- _WORK TO BE COMPLETED_: Produce an exact copy of all records below.

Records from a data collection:
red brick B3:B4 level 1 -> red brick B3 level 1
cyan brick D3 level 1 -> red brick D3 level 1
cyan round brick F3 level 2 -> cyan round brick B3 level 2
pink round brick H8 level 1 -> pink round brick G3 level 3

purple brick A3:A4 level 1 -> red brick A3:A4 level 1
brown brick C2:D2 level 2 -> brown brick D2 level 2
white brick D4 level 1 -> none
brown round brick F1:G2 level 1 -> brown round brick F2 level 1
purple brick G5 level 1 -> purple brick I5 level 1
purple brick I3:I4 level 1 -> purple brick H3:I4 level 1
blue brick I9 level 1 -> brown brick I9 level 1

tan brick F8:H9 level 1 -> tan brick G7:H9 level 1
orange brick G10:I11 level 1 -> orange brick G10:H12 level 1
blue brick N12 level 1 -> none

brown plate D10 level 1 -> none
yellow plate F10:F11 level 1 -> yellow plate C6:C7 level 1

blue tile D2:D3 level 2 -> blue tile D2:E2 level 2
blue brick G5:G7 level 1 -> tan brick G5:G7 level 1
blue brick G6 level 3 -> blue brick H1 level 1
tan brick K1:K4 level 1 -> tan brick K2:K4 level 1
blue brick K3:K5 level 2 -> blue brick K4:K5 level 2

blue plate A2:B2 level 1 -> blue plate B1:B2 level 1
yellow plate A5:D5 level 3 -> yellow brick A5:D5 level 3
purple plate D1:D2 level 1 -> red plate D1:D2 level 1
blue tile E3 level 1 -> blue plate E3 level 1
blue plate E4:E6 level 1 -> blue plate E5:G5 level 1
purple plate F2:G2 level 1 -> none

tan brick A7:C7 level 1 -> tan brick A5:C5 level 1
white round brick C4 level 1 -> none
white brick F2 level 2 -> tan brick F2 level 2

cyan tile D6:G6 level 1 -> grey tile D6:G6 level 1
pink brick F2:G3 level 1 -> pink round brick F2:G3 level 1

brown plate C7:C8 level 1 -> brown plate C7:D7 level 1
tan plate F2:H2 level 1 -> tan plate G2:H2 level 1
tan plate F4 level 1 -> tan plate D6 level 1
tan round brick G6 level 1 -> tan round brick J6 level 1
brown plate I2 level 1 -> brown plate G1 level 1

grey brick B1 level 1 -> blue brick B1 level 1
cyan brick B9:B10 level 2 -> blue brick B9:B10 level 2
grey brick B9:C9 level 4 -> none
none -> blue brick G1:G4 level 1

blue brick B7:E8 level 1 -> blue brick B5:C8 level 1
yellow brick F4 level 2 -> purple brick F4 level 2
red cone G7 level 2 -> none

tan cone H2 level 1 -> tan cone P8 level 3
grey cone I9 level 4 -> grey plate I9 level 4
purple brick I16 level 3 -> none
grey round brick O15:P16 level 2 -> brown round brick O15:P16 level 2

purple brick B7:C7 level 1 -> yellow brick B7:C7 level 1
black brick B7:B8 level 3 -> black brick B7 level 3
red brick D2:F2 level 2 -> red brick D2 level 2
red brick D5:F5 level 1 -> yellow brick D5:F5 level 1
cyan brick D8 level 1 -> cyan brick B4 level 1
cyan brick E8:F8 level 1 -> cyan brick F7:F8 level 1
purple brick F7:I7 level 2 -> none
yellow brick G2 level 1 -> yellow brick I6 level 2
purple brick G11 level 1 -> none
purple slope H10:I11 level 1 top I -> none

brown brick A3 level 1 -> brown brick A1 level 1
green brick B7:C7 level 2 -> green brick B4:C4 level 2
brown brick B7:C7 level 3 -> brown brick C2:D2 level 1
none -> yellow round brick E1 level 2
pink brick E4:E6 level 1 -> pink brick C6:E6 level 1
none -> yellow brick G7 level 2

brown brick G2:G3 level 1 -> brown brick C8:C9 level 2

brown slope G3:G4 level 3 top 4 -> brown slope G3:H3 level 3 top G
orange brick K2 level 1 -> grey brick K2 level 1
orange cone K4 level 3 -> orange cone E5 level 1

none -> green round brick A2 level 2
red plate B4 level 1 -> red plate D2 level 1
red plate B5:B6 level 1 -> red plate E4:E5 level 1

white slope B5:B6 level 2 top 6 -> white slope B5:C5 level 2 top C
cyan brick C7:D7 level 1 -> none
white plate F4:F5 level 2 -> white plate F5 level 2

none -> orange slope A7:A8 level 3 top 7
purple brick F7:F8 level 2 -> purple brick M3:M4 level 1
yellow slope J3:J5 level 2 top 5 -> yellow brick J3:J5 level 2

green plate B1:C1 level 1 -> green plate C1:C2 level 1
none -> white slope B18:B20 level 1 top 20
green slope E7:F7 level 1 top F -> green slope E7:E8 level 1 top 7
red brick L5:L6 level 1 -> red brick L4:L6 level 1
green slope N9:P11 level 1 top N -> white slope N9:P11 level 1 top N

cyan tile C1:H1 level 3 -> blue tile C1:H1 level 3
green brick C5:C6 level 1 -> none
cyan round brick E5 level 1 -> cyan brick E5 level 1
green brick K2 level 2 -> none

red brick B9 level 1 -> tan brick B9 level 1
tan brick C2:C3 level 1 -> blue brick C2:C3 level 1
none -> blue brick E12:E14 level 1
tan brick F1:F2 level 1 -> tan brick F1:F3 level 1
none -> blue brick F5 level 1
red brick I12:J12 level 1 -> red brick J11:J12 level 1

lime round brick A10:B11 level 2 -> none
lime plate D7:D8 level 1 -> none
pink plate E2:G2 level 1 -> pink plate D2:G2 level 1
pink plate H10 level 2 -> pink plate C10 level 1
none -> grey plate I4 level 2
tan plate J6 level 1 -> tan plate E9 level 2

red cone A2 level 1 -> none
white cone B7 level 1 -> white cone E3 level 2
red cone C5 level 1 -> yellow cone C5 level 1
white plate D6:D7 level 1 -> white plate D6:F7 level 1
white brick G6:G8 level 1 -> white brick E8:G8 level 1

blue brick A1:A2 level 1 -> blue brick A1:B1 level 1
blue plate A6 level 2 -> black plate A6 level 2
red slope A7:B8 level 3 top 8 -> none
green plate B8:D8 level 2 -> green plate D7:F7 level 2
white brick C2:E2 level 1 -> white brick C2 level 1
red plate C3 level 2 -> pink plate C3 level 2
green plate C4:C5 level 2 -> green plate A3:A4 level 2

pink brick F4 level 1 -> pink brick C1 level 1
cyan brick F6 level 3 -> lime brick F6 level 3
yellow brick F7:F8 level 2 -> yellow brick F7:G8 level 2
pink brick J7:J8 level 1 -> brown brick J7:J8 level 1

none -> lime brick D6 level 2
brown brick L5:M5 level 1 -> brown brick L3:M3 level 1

- _FINISHED EXERCISE_:
red brick B3:B4 level 1 -> red brick B3 level 1
cyan brick D3 level 1 -> red brick D3 level 1
cyan round brick F3 level 2 -> cyan round brick B3 level 2
pink round brick H8 level 1 -> pink round brick G3 level 3

purple brick A3:A4 level 1 -> red brick A3:A4 level 1
brown brick C2:D2 level 2 -> brown brick D2 level 2
white brick D4 level 1 -> none
brown round brick F1:G2 level 1 -> brown round brick F2 level 1
purple brick G5 level 1 -> purple brick I5 level 1
purple brick I3:I4 level 1 -> purple brick H3:I4 level 1
blue brick I9 level 1 -> brown brick I9 level 1

tan brick F8:H9 level 1 -> tan brick G7:H9 level 1
orange brick G10:I11 level 1 -> orange brick G10:H12 level 1
blue brick N12 level 1 -> none

brown plate D10 level 1 -> none
yellow plate F10:F11 level 1 -> yellow plate C6:C7 level 1

blue tile D2:D3 level 2 -> blue tile D2:E2 level 2
blue brick G5:G7 level 1 -> tan brick G5:G7 level 1
blue brick G6 level 3 -> blue brick H1 level 1
tan brick K1:K4 level 1 -> tan brick K2:K4 level 1
blue brick K3:K5 level 2 -> blue brick K4:K5 level 2

blue plate A2:B2 level 1 -> blue plate B1:B2 level 1
yellow plate A5:D5 level 3 -> yellow brick A5:D5 level 3
purple plate D1:D2 level 1 -> red plate D1:D2 level 1
blue tile E3 level 1 -> blue plate E3 level 1
blue plate E4:E6 level 1 -> blue plate E5:G5 level 1
purple plate F2:G2 level 1 -> none

tan brick A7:C7 level 1 -> tan brick A5:C5 level 1
white round brick C4 level 1 -> none
white brick F2 level 2 -> tan brick F2 level 2

cyan tile D6:G6 level 1 -> grey tile D6:G6 level 1
pink brick F2:G3 level 1 -> pink round brick F2:G3 level 1

brown plate C7:C8 level 1 -> brown plate C7:D7 level 1
tan plate F2:H2 level 1 -> tan plate G2:H2 level 1
tan plate F4 level 1 -> tan plate D6 level 1
tan round brick G6 level 1 -> tan round brick J6 level 1
brown plate I2 level 1 -> brown plate G1 level 1

grey brick B1 level 1 -> blue brick B1 level 1
cyan brick B9:B10 level 2 -> blue brick B9:B10 level 2
grey brick B9:C9 level 4 -> none
none -> blue brick G1:G4 level 1

blue brick B7:E8 level 1 -> blue brick B5:C8 level 1
yellow brick F4 level 2 -> purple brick F4 level 2
red cone G7 level 2 -> none

tan cone H2 level 1 -> tan cone P8 level 3
grey cone I9 level 4 -> grey plate I9 level 4
purple brick I16 level 3 -> none
grey round brick O15:P16 level 2 -> brown round brick O15:P16 level 2

purple brick B7:C7 level 1 -> yellow brick B7:C7 level 1
black brick B7:B8 level 3 -> black brick B7 level 3
red brick D2:F2 level 2 -> red brick D2 level 2
red brick D5:F5 level 1 -> yellow brick D5:F5 level 1
cyan brick D8 level 1 -> cyan brick B4 level 1
cyan brick E8:F8 level 1 -> cyan brick F7:F8 level 1
purple brick F7:I7 level 2 -> none
yellow brick G2 level 1 -> yellow brick I6 level 2
purple brick G11 level 1 -> none
purple slope H10:I11 level 1 top I -> none

brown brick A3 level 1 -> brown brick A1 level 1
green brick B7:C7 level 2 -> green brick B4:C4 level 2
brown brick B7:C7 level 3 -> brown brick C2:D2 level 1
none -> yellow round brick E1 level 2
pink brick E4:E6 level 1 -> pink brick C6:E6 level 1
none -> yellow brick G7 level 2

brown brick G2:G3 level 1 -> brown brick C8:C9 level 2

brown slope G3:G4 level 3 top 4 -> brown slope G3:H3 level 3 top G
orange brick K2 level 1 -> grey brick K2 level 1
orange cone K4 level 3 -> orange cone E5 level 1

none -> green round brick A2 level 2
red plate B4 level 1 -> red plate D2 level 1
red plate B5:B6 level 1 -> red plate E4:E5 level 1

white slope B5:B6 level 2 top 6 -> white slope B5:C5 level 2 top C
cyan brick C7:D7 level 1 -> none
white plate F4:F5 level 2 -> white plate F5 level 2

none -> orange slope A7:A8 level 3 top 7
purple brick F7:F8 level 2 -> purple brick M3:M4 level 1
yellow slope J3:J5 level 2 top 5 -> yellow brick J3:J5 level 2

green plate B1:C1 level 1 -> green plate C1:C2 level 1
none -> white slope B18:B20 level 1 top 20
green slope E7:F7 level 1 top F -> green slope E7:E8 level 1 top 7
red brick L5:L6 level 1 -> red brick L4:L6 level 1
green slope N9:P11 level 1 top N -> white slope N9:P11 level 1 top N

cyan tile C1:H1 level 3 -> blue tile C1:H1 level 3
green brick C5:C6 level 1 -> none
cyan round brick E5 level 1 -> cyan brick E5 level 1
green brick K2 level 2 -> none

red brick B9 level 1 -> tan brick B9 level 1
tan brick C2:C3 level 1 -> blue brick C2:C3 level 1
none -> blue brick E12:E14 level 1
tan brick F1:F2 level 1 -> tan brick F1:F3 level 1
none -> blue brick F5 level 1
red brick I12:J12 level 1 -> red brick J11:J12 level 1

lime round brick A10:B11 level 2 -> none
lime plate D7:D8 level 1 -> none
pink plate E2:G2 level 1 -> pink plate D2:G2 level 1
pink plate H10 level 2 -> pink plate C10 level 1
none -> grey plate I4 level 2
tan plate J6 level 1 -> tan plate E9 level 2

red cone A2 level 1 -> none
white cone B7 level 1 -> white cone E3 level 2
red cone C5 level 1 -> yellow cone C5 level 1
white plate D6:D7 level 1 -> white plate D6:F7 level 1
white brick G6:G8 level 1 -> white brick E8:G8 level 1

blue brick A1:A2 level 1 -> blue brick A1:B1 level 1
blue plate A6 level 2 -> black plate A6 level 2
red slope A7:B8 level 3 top 8 -> none
green plate B8:D8 level 2 -> green plate D7:F7 level 2
white brick C2:E2 level 1 -> white brick C2 level 1
red plate C3 level 2 -> pink plate C3 level 2
green plate C4:C5 level 2 -> green plate A3:A4 level 2

pink brick F4 level 1 -> pink brick C1 level 1
cyan brick F6 level 3 -> lime brick F6 level 3
yellow brick F7:F8 level 2 -> yellow brick F7:G8 level 2
pink brick J7:J8 level 1 -> brown brick J7:J8 level 1

none -> lime brick D6 level 2
brown brick L5:M5 level 1 -> brown brick L3:M3 level 1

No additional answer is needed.